--- Task requirements ---
Read through the listing and copy every line that contains the word "none".

--- Records supplied ---
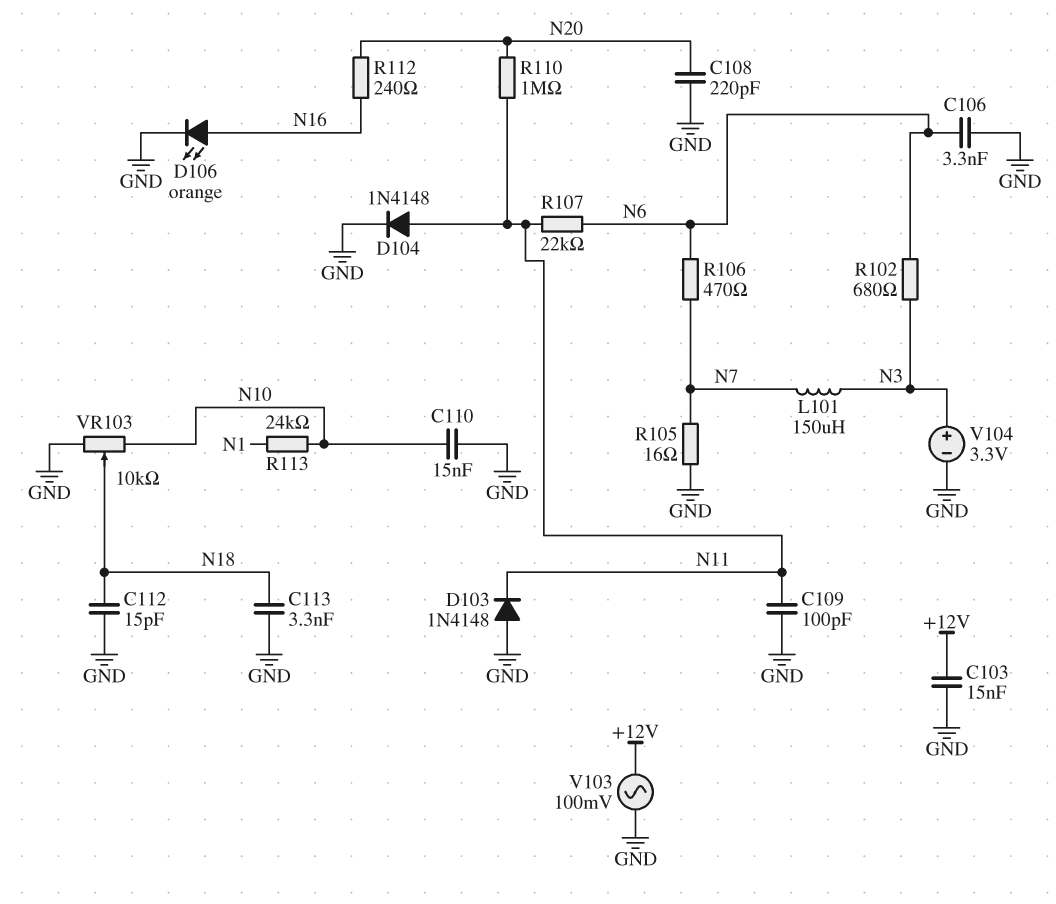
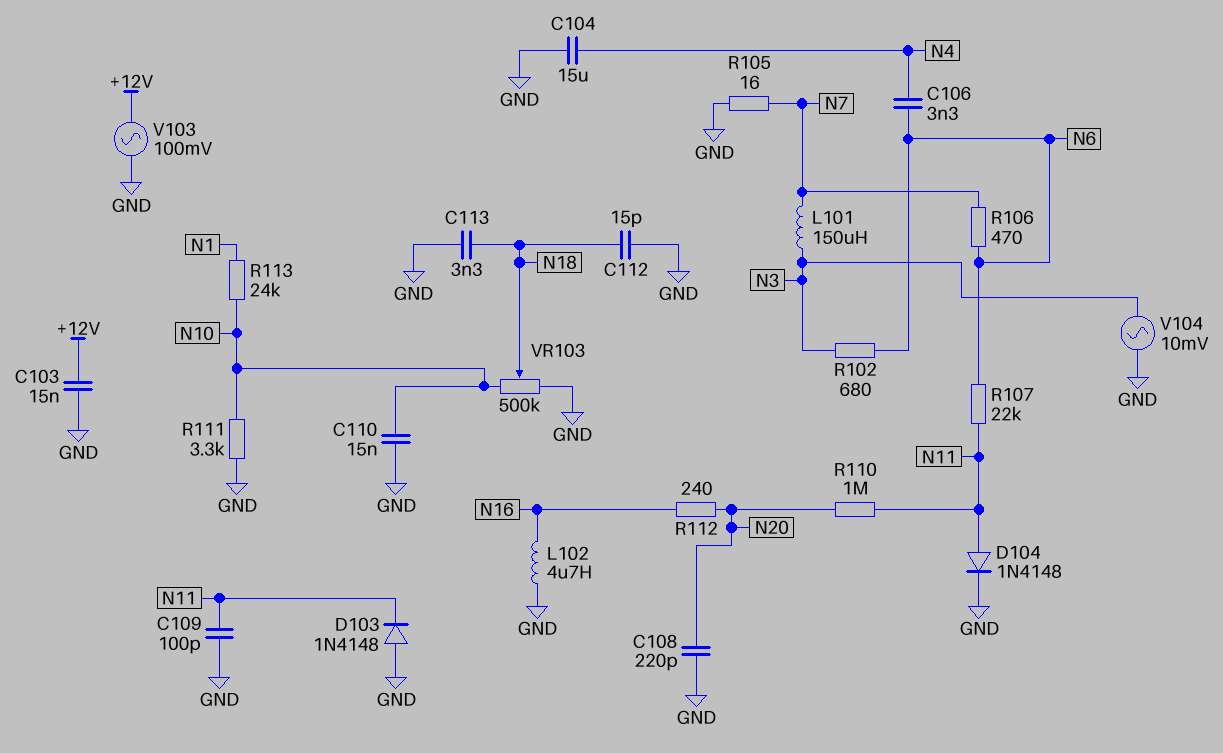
C104: none -> 15uF (GND, N4)
C106: 3.3nF (GND, N6) -> 3.3nF (N4, N6)
D106: LED orange (A N16, K GND) -> none
L102: none -> 4.7uH (GND, N16)
R111: none -> 3.3k (GND, N10)
V104: 3.3V (plus N3, minus GND) -> AC 10mV (GND, N3)
VR103: 10k (GND, N10, wiper N18) -> 500k (GND, N10, wiper N18)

--- Result for this exercise ---
C104: none -> 15uF (GND, N4)
D106: LED orange (A N16, K GND) -> none
L102: none -> 4.7uH (GND, N16)
R111: none -> 3.3k (GND, N10)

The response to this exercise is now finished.